**Task instructions**: With the pictures omitted, set down exactly the lines from the one that contains "red line: (28, 375) -> (61, 520), turned 48" through the last line of the data.

(Stored dataset items)
--------------------------------

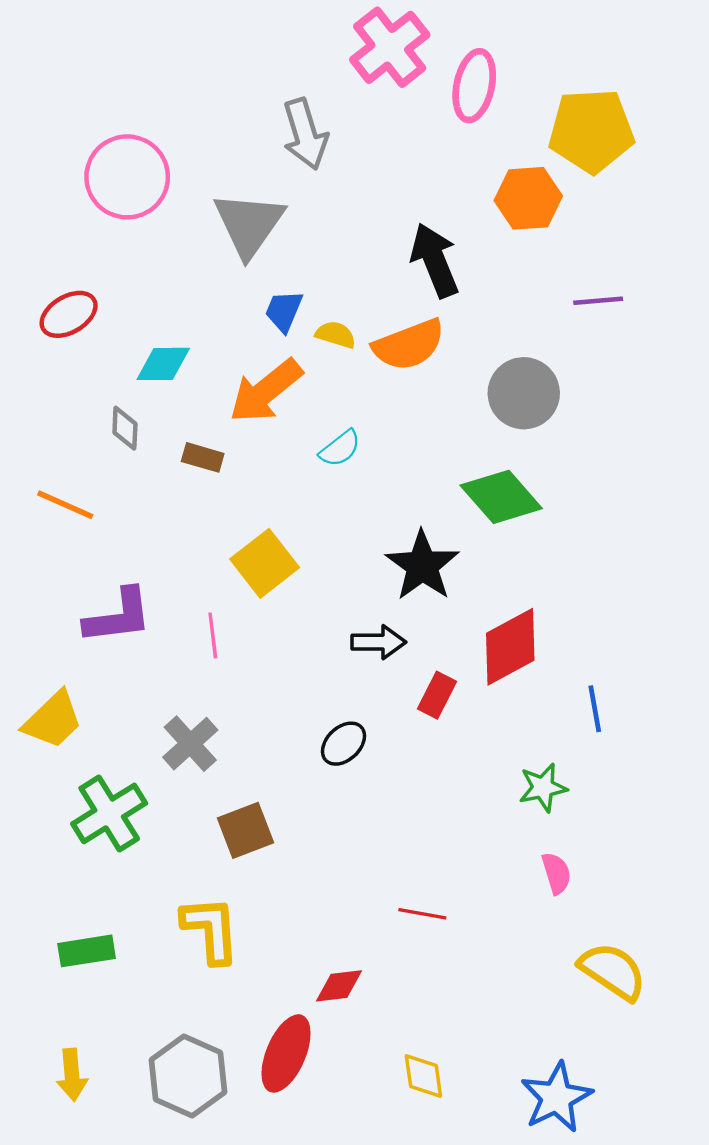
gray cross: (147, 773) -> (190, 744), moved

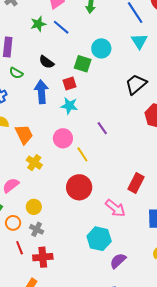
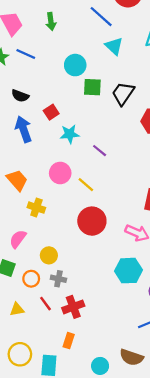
green square: (83, 64) -> (92, 87), moved
cyan star: (69, 106) -> (70, 134), moved

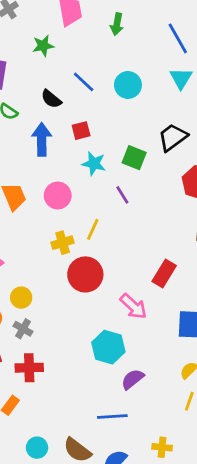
blue line: (26, 54) -> (84, 82), moved
green square: (92, 87) -> (134, 158), moved
pink circle: (60, 173) -> (58, 195), moved
yellow line: (86, 185) -> (93, 229), turned 54
yellow cross: (36, 208) -> (63, 243), moved, turned 36

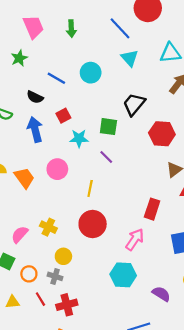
yellow cross: (63, 243) -> (48, 227), moved, turned -35
yellow circle: (21, 298) -> (63, 256), moved
pink arrow: (133, 306) -> (135, 239), turned -85
purple semicircle: (133, 379) -> (161, 294), moved, turned 84

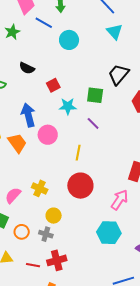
cyan circle: (91, 73) -> (69, 40), moved
blue line: (56, 78) -> (44, 23), moved
blue arrow: (35, 130) -> (28, 115), moved
red line: (40, 299) -> (33, 265), moved, turned -48

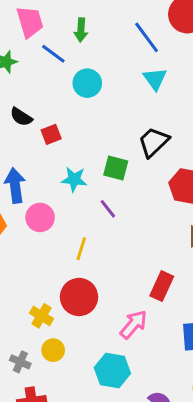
red square: (53, 85) -> (51, 134), moved
yellow cross: (40, 188) -> (41, 316), moved
yellow circle: (54, 216) -> (53, 350), moved

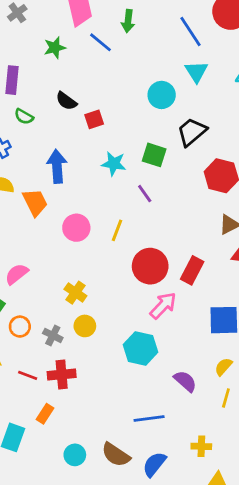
cyan circle: (87, 83) -> (162, 95), moved
pink circle: (40, 217) -> (76, 228), moved
red circle: (79, 297) -> (150, 266), moved

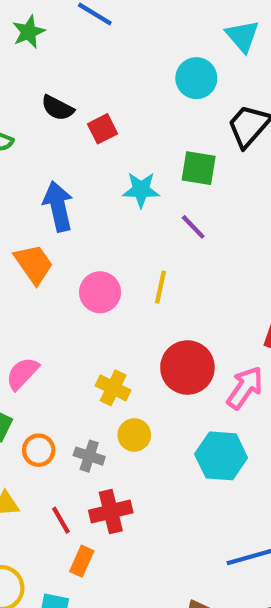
red circle: (150, 266) -> (187, 367), moved
red line: (28, 375) -> (61, 520), turned 48
orange rectangle: (45, 414) -> (82, 561), moved

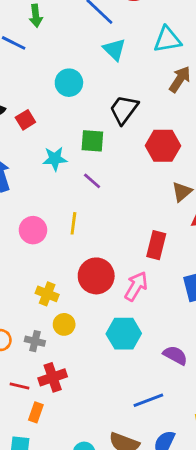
cyan circle: (196, 78) -> (69, 83), moved
red line: (61, 520) -> (20, 386), turned -42

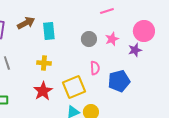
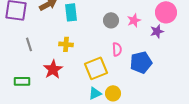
red star: (43, 91) -> (53, 69), moved

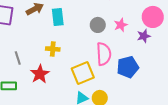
gray line: (29, 44) -> (18, 58), moved
pink semicircle: (117, 49) -> (104, 54), size x1.6

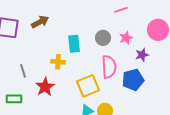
cyan rectangle: (58, 17) -> (74, 44), moved
purple star: (144, 36) -> (142, 55), moved

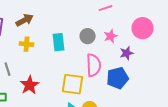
yellow cross: (58, 62) -> (27, 44), moved
yellow square: (88, 86) -> (73, 84), turned 30

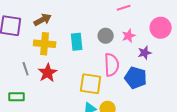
yellow cross: (27, 44) -> (45, 44), size x1.5
blue pentagon: (118, 78) -> (136, 78), turned 30
red star: (30, 85) -> (48, 73), moved

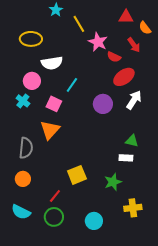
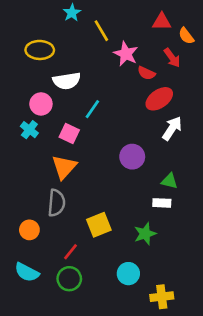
purple circle: (103, 104) -> (132, 157), moved
gray semicircle: (26, 148) -> (56, 203), moved
yellow cross: (133, 208) -> (162, 297), moved
cyan circle: (94, 221) -> (128, 274), moved

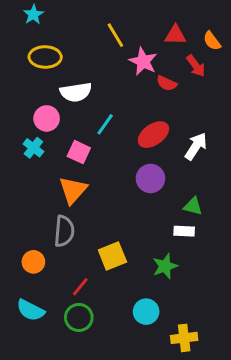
cyan star: (72, 13) -> (33, 15), moved
red triangle: (162, 22) -> (175, 35), moved
red ellipse: (159, 99) -> (153, 135), moved

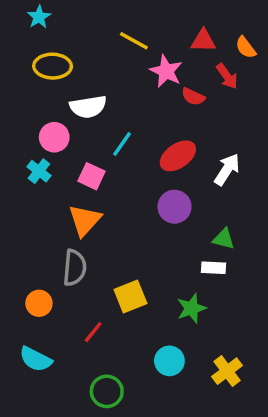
yellow line: (115, 35) -> (134, 41), turned -30
green circle: (79, 317) -> (107, 391), moved
yellow cross: (184, 338) -> (227, 371), moved, turned -30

--------------------------------

**Response to this exercise**:
red line: (28, 375) -> (61, 520), turned 48
orange rectangle: (45, 414) -> (82, 561), moved

cyan circle: (196, 78) -> (69, 83), moved
red line: (61, 520) -> (20, 386), turned -42

red star: (43, 91) -> (53, 69), moved

gray line: (29, 44) -> (18, 58), moved
pink semicircle: (117, 49) -> (104, 54), size x1.6

cyan rectangle: (58, 17) -> (74, 44), moved
purple star: (144, 36) -> (142, 55), moved

yellow cross: (58, 62) -> (27, 44), moved
yellow square: (88, 86) -> (73, 84), turned 30

yellow cross: (27, 44) -> (45, 44), size x1.5
blue pentagon: (118, 78) -> (136, 78), turned 30
red star: (30, 85) -> (48, 73), moved

purple circle: (103, 104) -> (132, 157), moved
gray semicircle: (26, 148) -> (56, 203), moved
yellow cross: (133, 208) -> (162, 297), moved
cyan circle: (94, 221) -> (128, 274), moved

cyan star: (72, 13) -> (33, 15), moved
red triangle: (162, 22) -> (175, 35), moved
red ellipse: (159, 99) -> (153, 135), moved

yellow line: (115, 35) -> (134, 41), turned -30
green circle: (79, 317) -> (107, 391), moved
yellow cross: (184, 338) -> (227, 371), moved, turned -30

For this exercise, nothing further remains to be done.